What the task requires: Below this line are records; write out exactly the lines from the one containing "R9: 680 (N006, N008) -> 1k (N006, N008)" through the one containing "CN6 pin 3: +15V -> GND", with the pictures left out.

Information:
....................

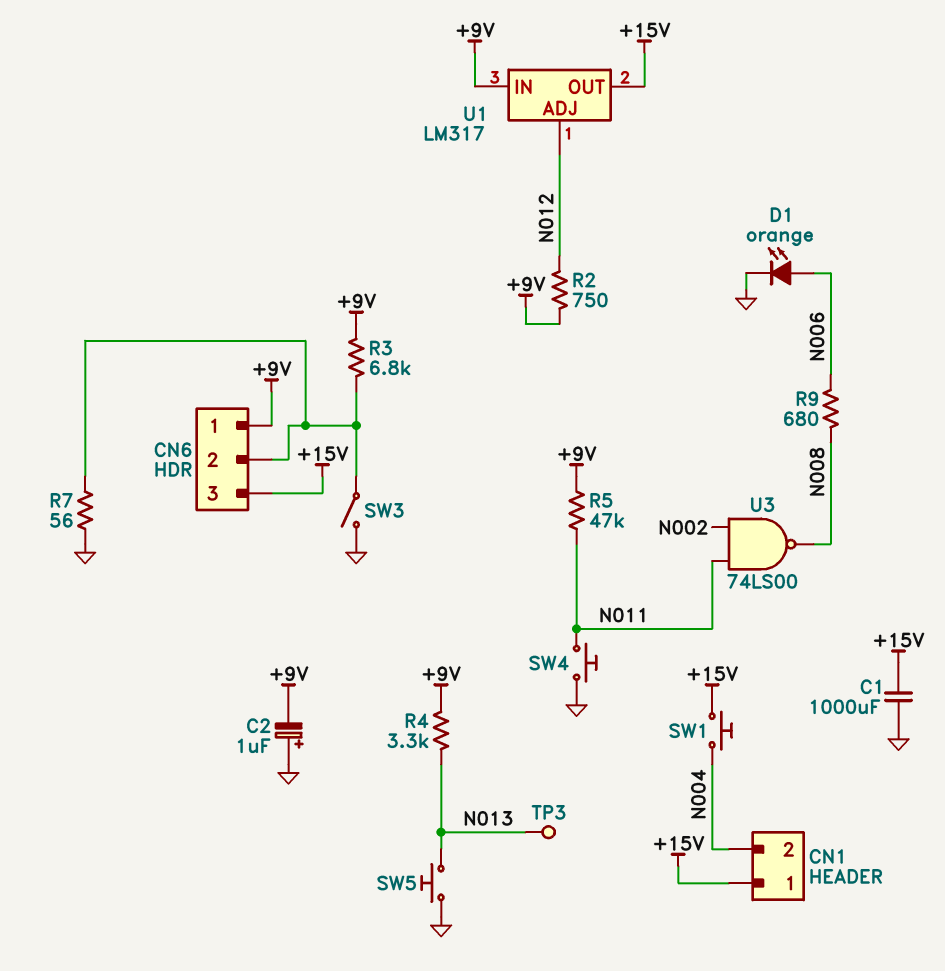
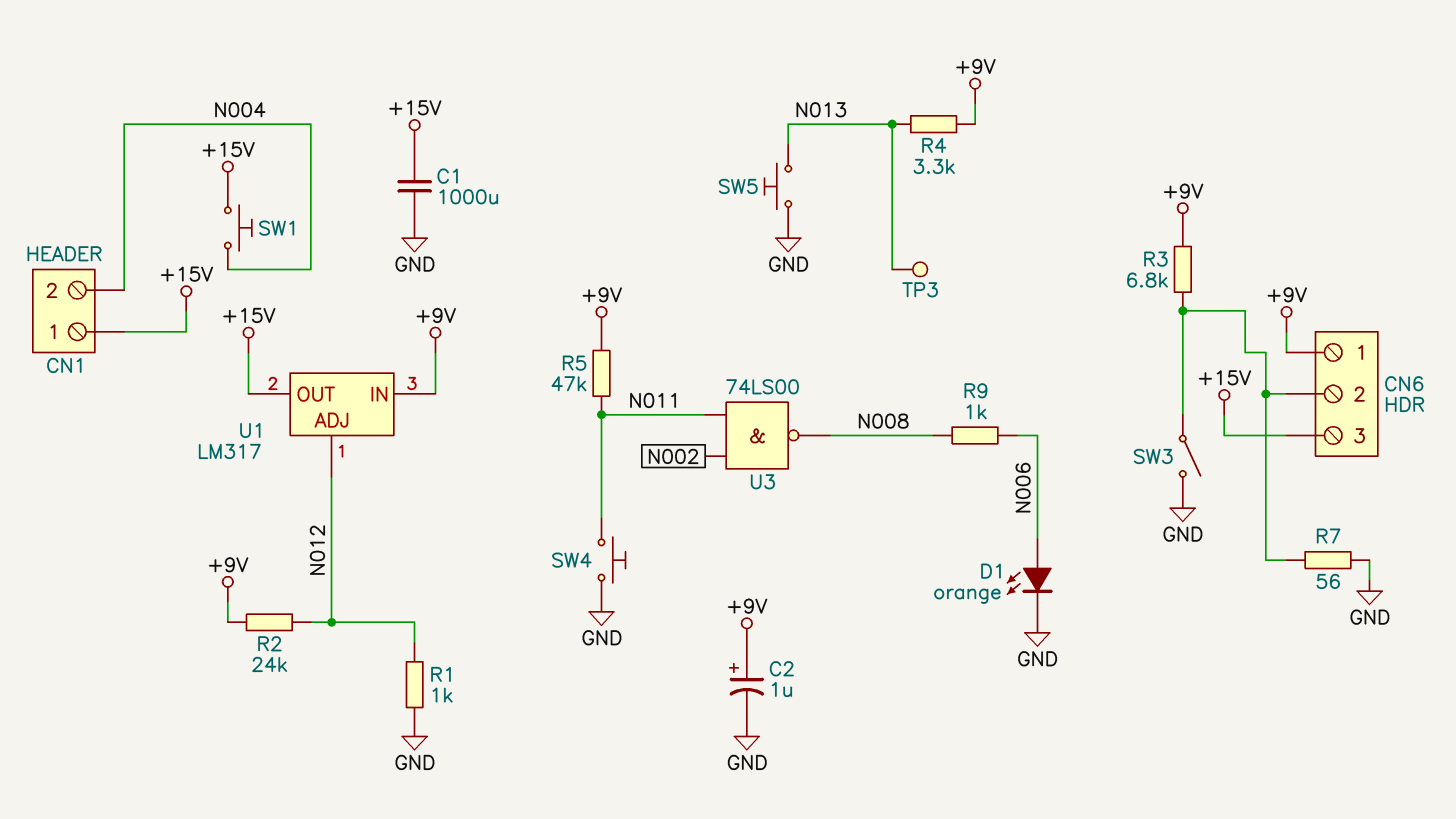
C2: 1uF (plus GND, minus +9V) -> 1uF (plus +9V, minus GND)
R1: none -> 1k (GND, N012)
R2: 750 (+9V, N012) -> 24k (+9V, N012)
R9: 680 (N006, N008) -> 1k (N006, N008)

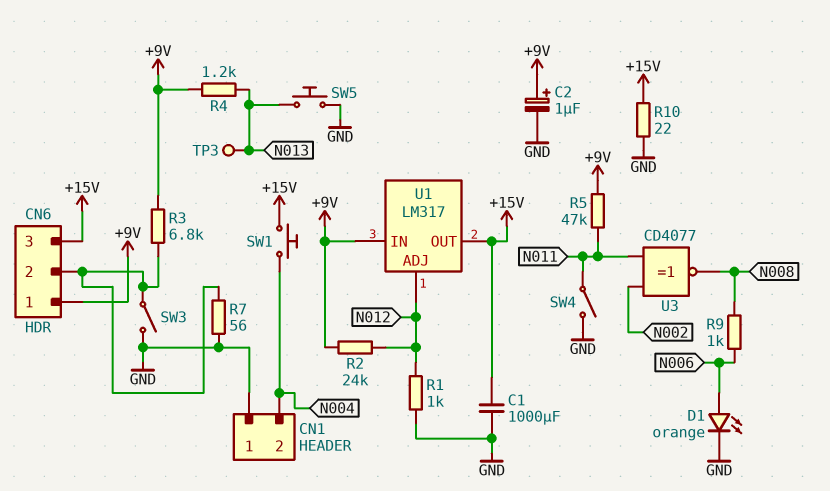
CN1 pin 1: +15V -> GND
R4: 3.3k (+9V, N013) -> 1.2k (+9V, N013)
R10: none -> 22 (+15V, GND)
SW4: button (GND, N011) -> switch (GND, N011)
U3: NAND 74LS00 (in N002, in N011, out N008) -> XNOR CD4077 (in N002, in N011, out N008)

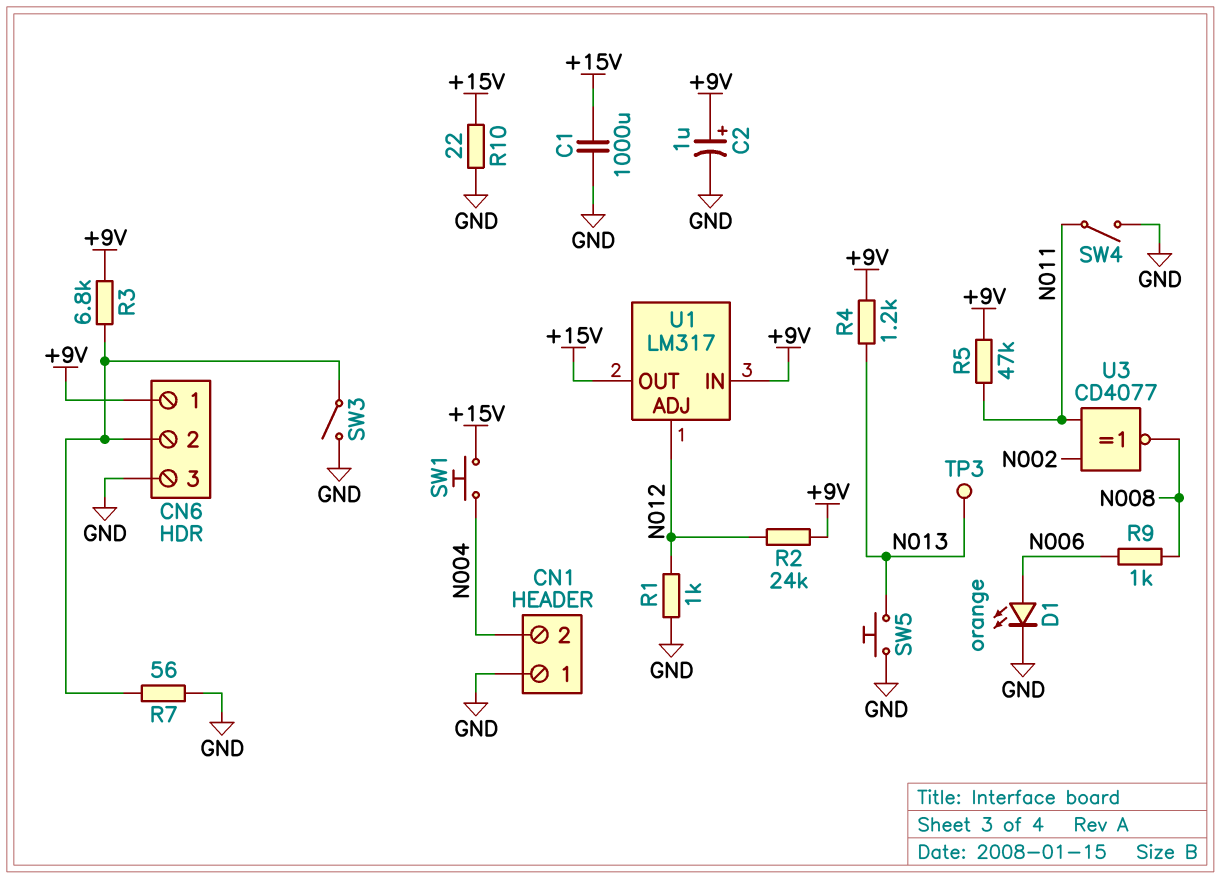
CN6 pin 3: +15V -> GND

....................

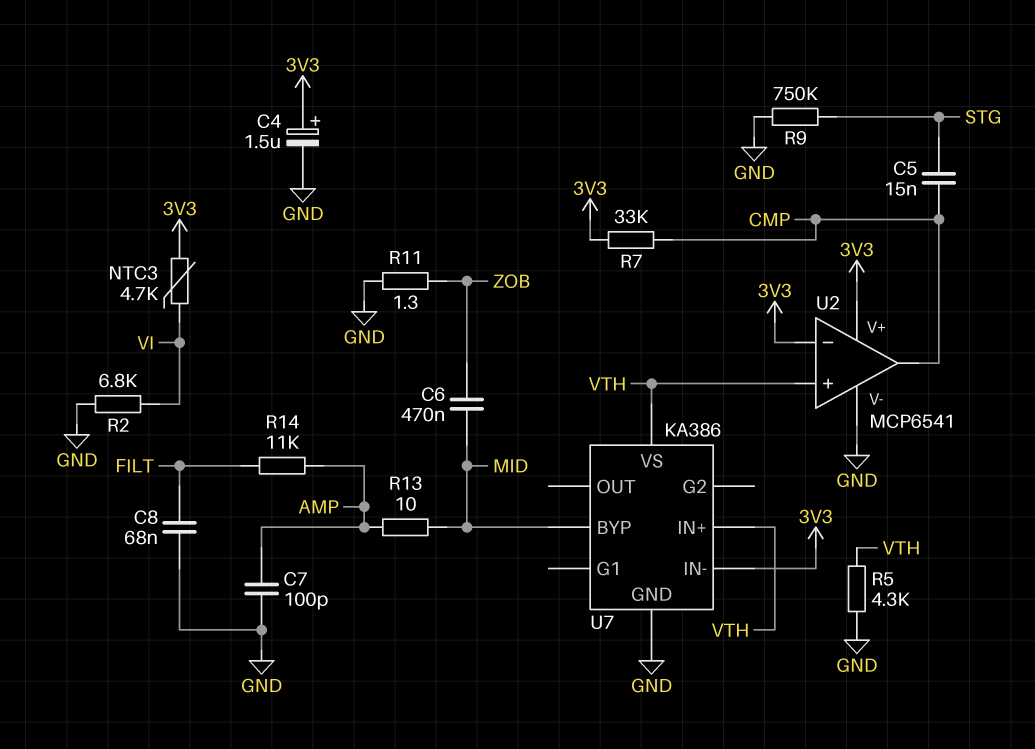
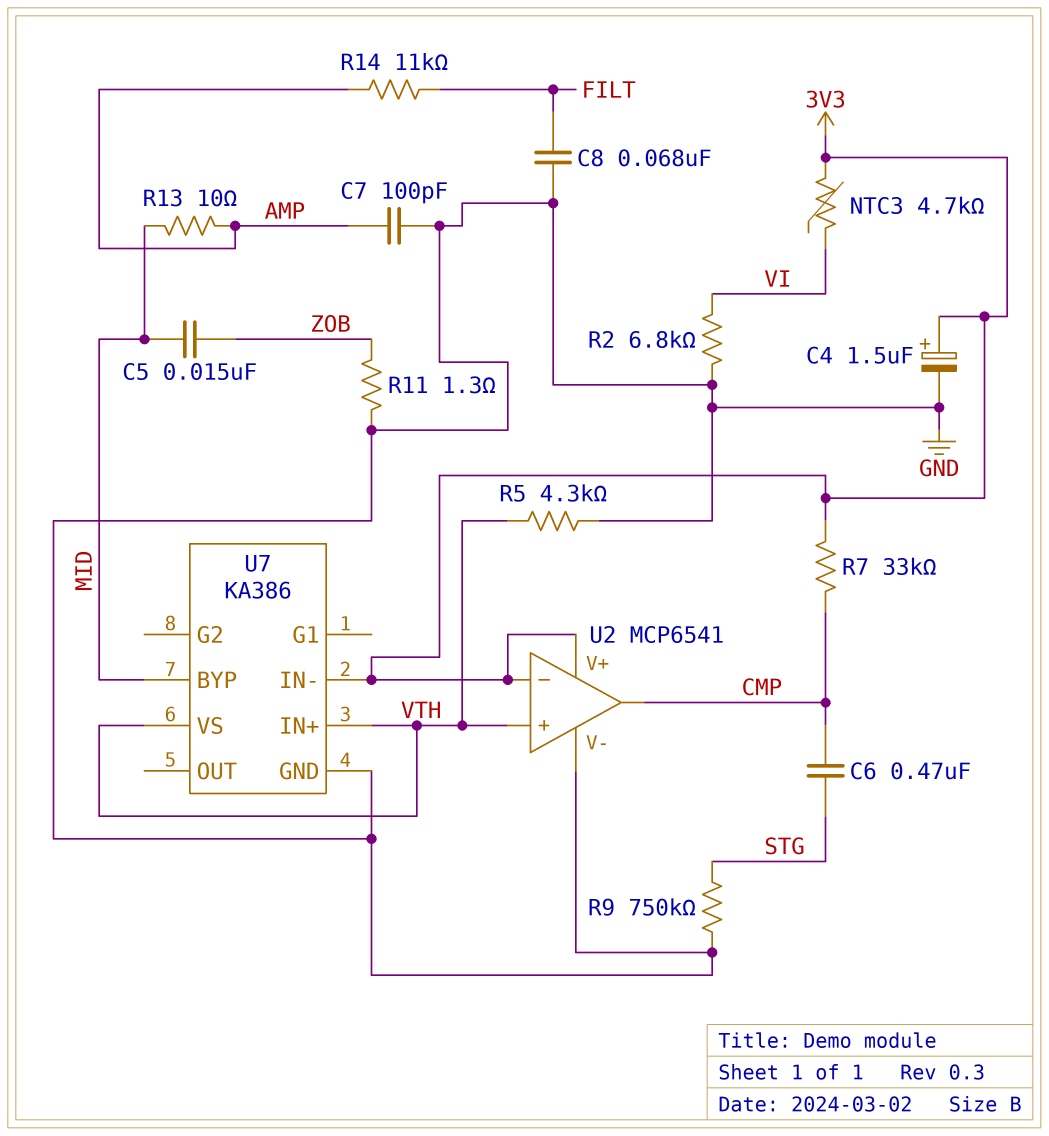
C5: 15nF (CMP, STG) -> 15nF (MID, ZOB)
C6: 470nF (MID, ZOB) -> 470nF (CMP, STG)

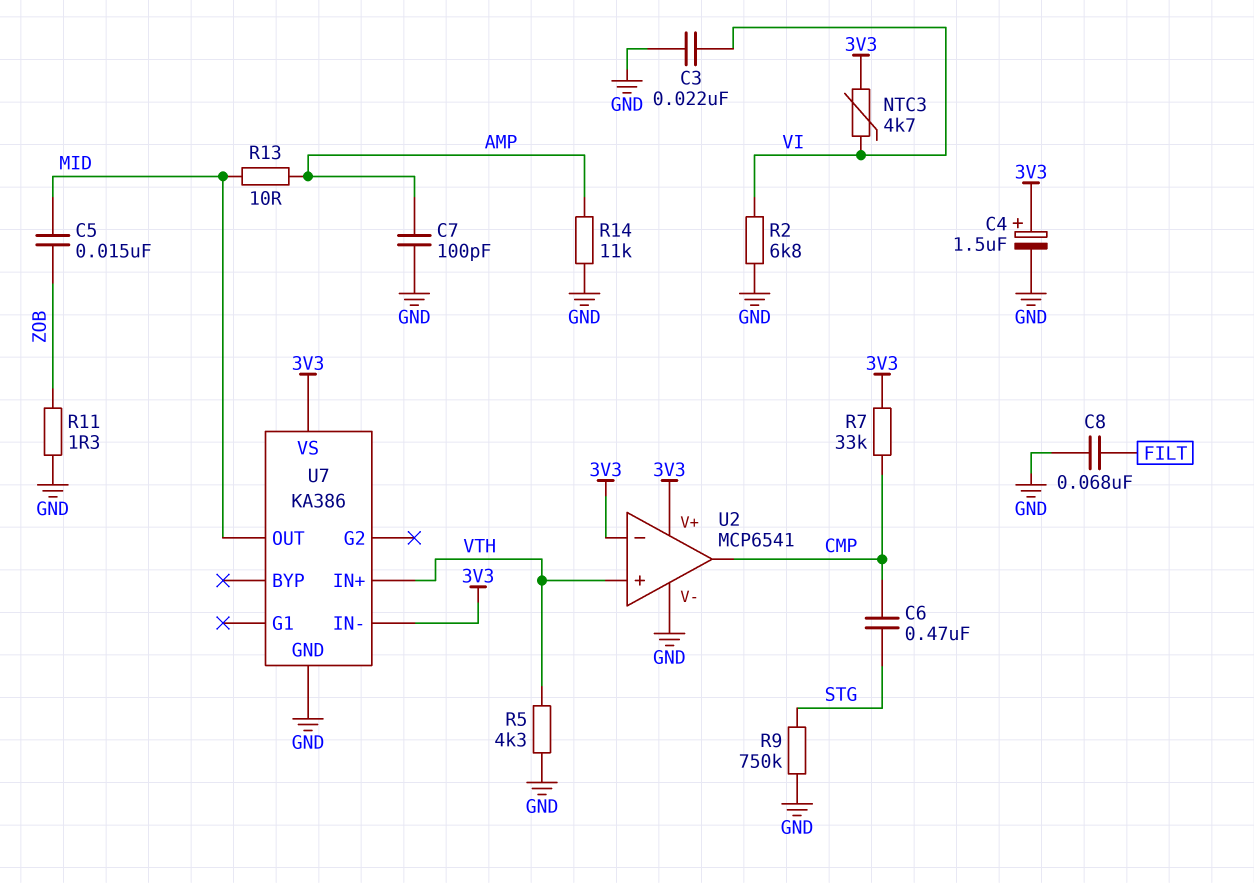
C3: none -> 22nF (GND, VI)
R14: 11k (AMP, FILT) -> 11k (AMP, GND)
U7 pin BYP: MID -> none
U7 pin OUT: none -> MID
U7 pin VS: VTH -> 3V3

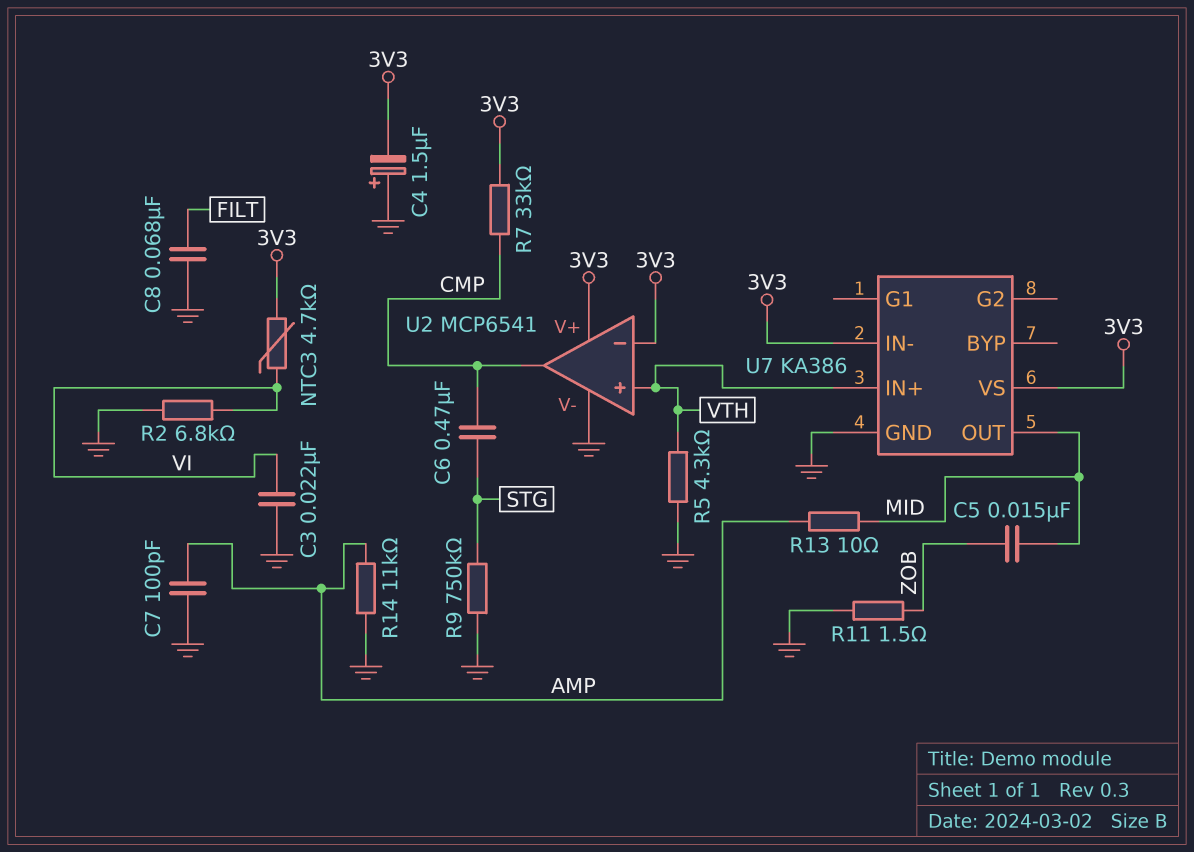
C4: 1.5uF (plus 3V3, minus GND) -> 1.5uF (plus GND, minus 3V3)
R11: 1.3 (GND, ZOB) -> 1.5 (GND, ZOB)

....................

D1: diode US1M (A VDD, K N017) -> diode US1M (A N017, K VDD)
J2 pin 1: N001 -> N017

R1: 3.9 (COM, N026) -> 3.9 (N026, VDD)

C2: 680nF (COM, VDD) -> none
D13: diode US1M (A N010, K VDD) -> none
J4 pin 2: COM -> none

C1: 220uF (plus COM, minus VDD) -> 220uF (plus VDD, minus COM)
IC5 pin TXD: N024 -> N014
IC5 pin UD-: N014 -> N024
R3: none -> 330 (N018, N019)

....................

Exercise result:
R9: 680 (N006, N008) -> 1k (N006, N008)

CN1 pin 1: +15V -> GND
R4: 3.3k (+9V, N013) -> 1.2k (+9V, N013)
R10: none -> 22 (+15V, GND)
SW4: button (GND, N011) -> switch (GND, N011)
U3: NAND 74LS00 (in N002, in N011, out N008) -> XNOR CD4077 (in N002, in N011, out N008)

CN6 pin 3: +15V -> GND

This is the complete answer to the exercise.